AIM |
Copy every line of the material below word for word, in the same order.

RECORD EXCERPTS |
= = = = = = =
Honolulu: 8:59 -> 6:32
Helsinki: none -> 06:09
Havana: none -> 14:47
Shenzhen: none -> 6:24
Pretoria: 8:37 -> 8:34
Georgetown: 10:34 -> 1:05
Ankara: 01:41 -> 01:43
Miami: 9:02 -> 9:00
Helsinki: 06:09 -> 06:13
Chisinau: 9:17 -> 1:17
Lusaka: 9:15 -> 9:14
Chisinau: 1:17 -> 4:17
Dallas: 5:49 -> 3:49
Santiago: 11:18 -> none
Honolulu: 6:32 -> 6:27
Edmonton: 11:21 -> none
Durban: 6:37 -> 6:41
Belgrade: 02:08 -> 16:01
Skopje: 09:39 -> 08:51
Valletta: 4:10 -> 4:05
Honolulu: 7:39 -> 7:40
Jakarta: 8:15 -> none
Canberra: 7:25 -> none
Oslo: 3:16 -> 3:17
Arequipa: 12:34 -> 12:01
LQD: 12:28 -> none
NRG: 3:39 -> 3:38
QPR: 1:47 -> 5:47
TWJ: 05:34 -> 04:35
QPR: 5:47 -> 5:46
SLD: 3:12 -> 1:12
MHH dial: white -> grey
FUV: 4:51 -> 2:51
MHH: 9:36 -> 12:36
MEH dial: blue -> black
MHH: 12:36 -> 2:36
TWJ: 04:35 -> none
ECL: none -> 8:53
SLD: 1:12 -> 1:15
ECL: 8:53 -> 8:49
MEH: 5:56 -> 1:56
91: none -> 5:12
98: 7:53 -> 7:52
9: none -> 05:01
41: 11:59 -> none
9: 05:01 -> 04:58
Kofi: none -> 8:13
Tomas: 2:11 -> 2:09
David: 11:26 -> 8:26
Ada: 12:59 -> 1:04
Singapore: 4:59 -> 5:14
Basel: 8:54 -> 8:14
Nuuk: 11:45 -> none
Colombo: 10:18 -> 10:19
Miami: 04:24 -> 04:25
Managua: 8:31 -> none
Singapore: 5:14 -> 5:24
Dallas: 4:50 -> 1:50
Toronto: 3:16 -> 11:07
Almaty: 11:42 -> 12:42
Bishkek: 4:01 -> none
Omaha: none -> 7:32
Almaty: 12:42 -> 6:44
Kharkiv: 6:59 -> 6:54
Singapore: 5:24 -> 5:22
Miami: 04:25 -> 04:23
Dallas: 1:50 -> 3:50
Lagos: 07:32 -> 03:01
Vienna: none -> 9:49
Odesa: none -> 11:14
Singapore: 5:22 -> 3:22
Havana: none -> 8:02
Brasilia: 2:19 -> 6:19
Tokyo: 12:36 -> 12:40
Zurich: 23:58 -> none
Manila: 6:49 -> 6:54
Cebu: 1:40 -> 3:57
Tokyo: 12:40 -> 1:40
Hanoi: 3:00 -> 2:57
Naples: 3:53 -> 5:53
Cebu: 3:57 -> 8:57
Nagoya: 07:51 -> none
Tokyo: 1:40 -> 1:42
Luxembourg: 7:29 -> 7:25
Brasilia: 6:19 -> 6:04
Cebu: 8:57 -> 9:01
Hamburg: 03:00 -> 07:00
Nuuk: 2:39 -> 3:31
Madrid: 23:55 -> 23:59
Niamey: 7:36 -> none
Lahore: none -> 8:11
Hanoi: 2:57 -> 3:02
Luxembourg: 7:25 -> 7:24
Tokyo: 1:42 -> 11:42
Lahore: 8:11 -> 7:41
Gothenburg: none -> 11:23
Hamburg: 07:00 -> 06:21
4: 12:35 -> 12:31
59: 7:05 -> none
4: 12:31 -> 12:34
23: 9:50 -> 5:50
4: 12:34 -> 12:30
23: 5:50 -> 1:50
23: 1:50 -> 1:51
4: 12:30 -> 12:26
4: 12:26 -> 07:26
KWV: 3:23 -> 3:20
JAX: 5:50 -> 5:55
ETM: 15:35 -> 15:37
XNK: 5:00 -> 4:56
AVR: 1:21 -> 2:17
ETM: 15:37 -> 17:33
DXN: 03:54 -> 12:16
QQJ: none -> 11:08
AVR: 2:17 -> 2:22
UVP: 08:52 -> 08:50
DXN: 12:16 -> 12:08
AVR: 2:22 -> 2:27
= = = = = = =
ANSWER |
Honolulu: 8:59 -> 6:32
Helsinki: none -> 06:09
Havana: none -> 14:47
Shenzhen: none -> 6:24
Pretoria: 8:37 -> 8:34
Georgetown: 10:34 -> 1:05
Ankara: 01:41 -> 01:43
Miami: 9:02 -> 9:00
Helsinki: 06:09 -> 06:13
Chisinau: 9:17 -> 1:17
Lusaka: 9:15 -> 9:14
Chisinau: 1:17 -> 4:17
Dallas: 5:49 -> 3:49
Santiago: 11:18 -> none
Honolulu: 6:32 -> 6:27
Edmonton: 11:21 -> none
Durban: 6:37 -> 6:41
Belgrade: 02:08 -> 16:01
Skopje: 09:39 -> 08:51
Valletta: 4:10 -> 4:05
Honolulu: 7:39 -> 7:40
Jakarta: 8:15 -> none
Canberra: 7:25 -> none
Oslo: 3:16 -> 3:17
Arequipa: 12:34 -> 12:01
LQD: 12:28 -> none
NRG: 3:39 -> 3:38
QPR: 1:47 -> 5:47
TWJ: 05:34 -> 04:35
QPR: 5:47 -> 5:46
SLD: 3:12 -> 1:12
MHH dial: white -> grey
FUV: 4:51 -> 2:51
MHH: 9:36 -> 12:36
MEH dial: blue -> black
MHH: 12:36 -> 2:36
TWJ: 04:35 -> none
ECL: none -> 8:53
SLD: 1:12 -> 1:15
ECL: 8:53 -> 8:49
MEH: 5:56 -> 1:56
91: none -> 5:12
98: 7:53 -> 7:52
9: none -> 05:01
41: 11:59 -> none
9: 05:01 -> 04:58
Kofi: none -> 8:13
Tomas: 2:11 -> 2:09
David: 11:26 -> 8:26
Ada: 12:59 -> 1:04
Singapore: 4:59 -> 5:14
Basel: 8:54 -> 8:14
Nuuk: 11:45 -> none
Colombo: 10:18 -> 10:19
Miami: 04:24 -> 04:25
Managua: 8:31 -> none
Singapore: 5:14 -> 5:24
Dallas: 4:50 -> 1:50
Toronto: 3:16 -> 11:07
Almaty: 11:42 -> 12:42
Bishkek: 4:01 -> none
Omaha: none -> 7:32
Almaty: 12:42 -> 6:44
Kharkiv: 6:59 -> 6:54
Singapore: 5:24 -> 5:22
Miami: 04:25 -> 04:23
Dallas: 1:50 -> 3:50
Lagos: 07:32 -> 03:01
Vienna: none -> 9:49
Odesa: none -> 11:14
Singapore: 5:22 -> 3:22
Havana: none -> 8:02
Brasilia: 2:19 -> 6:19
Tokyo: 12:36 -> 12:40
Zurich: 23:58 -> none
Manila: 6:49 -> 6:54
Cebu: 1:40 -> 3:57
Tokyo: 12:40 -> 1:40
Hanoi: 3:00 -> 2:57
Naples: 3:53 -> 5:53
Cebu: 3:57 -> 8:57
Nagoya: 07:51 -> none
Tokyo: 1:40 -> 1:42
Luxembourg: 7:29 -> 7:25
Brasilia: 6:19 -> 6:04
Cebu: 8:57 -> 9:01
Hamburg: 03:00 -> 07:00
Nuuk: 2:39 -> 3:31
Madrid: 23:55 -> 23:59
Niamey: 7:36 -> none
Lahore: none -> 8:11
Hanoi: 2:57 -> 3:02
Luxembourg: 7:25 -> 7:24
Tokyo: 1:42 -> 11:42
Lahore: 8:11 -> 7:41
Gothenburg: none -> 11:23
Hamburg: 07:00 -> 06:21
4: 12:35 -> 12:31
59: 7:05 -> none
4: 12:31 -> 12:34
23: 9:50 -> 5:50
4: 12:34 -> 12:30
23: 5:50 -> 1:50
23: 1:50 -> 1:51
4: 12:30 -> 12:26
4: 12:26 -> 07:26
KWV: 3:23 -> 3:20
JAX: 5:50 -> 5:55
ETM: 15:35 -> 15:37
XNK: 5:00 -> 4:56
AVR: 1:21 -> 2:17
ETM: 15:37 -> 17:33
DXN: 03:54 -> 12:16
QQJ: none -> 11:08
AVR: 2:17 -> 2:22
UVP: 08:52 -> 08:50
DXN: 12:16 -> 12:08
AVR: 2:22 -> 2:27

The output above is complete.